- **Assignment**
Could you set down exactly the lines in the records below between the line holding "camera: 35 degrees right, 10 degrees down" and the line holding "(178, 213) = (259, 226): pink", inclusive?

- **Provided data**

--- --- ---

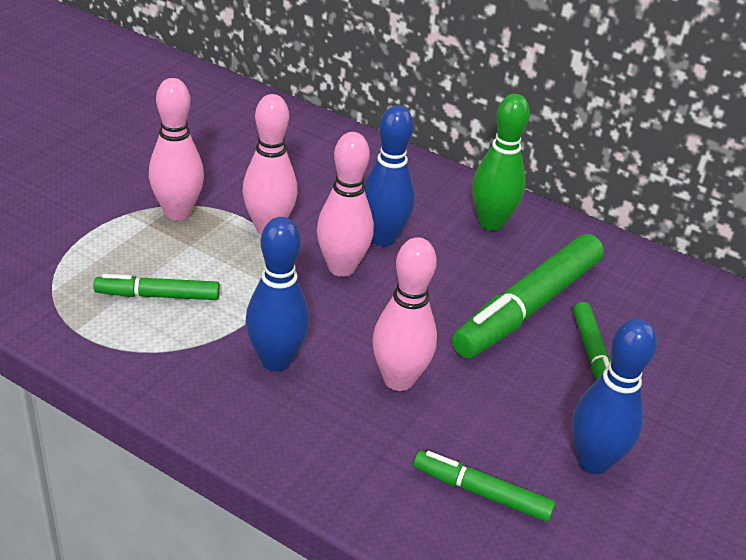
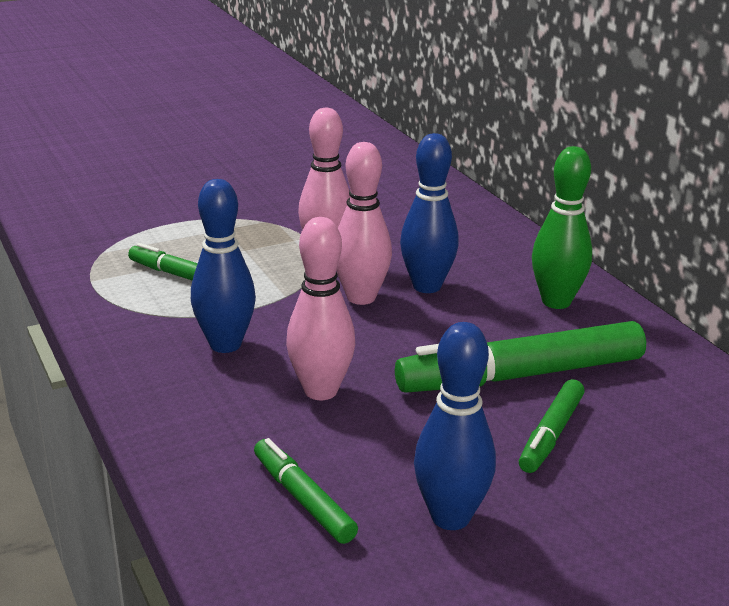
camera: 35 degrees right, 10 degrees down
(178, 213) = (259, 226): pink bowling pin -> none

--- --- ---

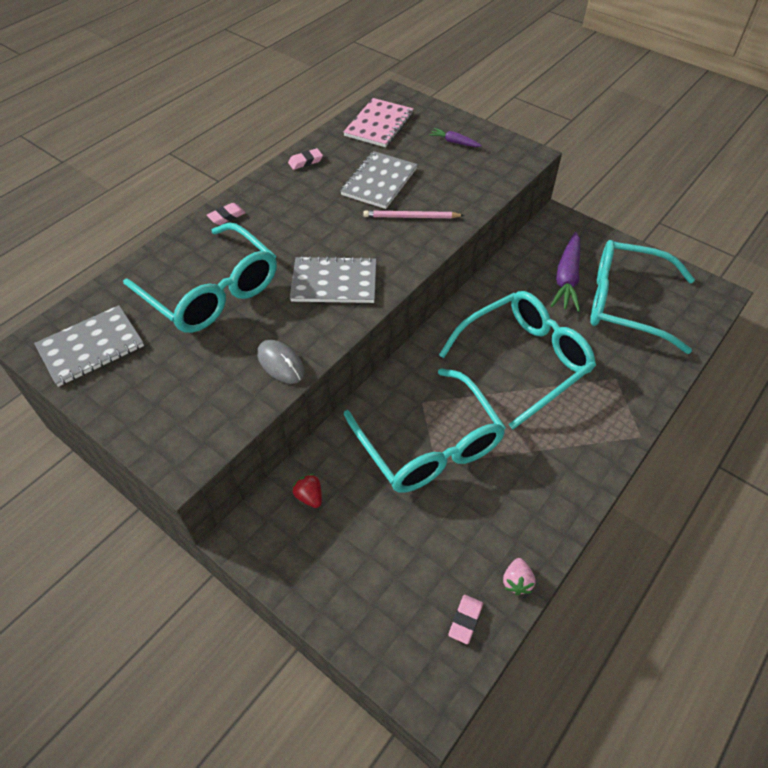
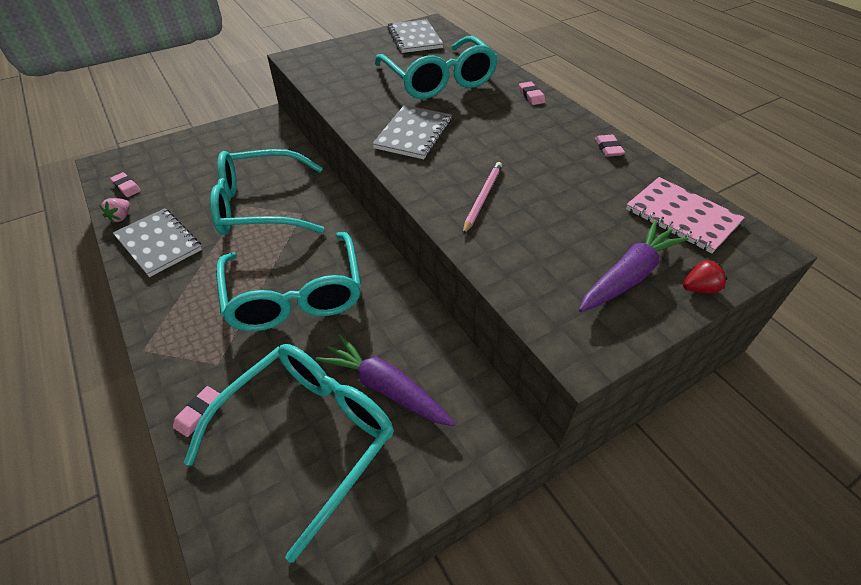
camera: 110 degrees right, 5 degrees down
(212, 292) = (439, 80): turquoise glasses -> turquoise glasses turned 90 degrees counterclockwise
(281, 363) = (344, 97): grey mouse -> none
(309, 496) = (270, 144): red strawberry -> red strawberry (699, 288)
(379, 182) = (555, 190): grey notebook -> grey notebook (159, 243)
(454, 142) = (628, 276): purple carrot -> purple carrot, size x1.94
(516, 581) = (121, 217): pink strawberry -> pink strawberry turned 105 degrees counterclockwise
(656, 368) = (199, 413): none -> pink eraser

--- --- ---

- **Exercise output**
camera: 35 degrees right, 10 degrees down
(178, 213) = (259, 226): pink bowling pin -> none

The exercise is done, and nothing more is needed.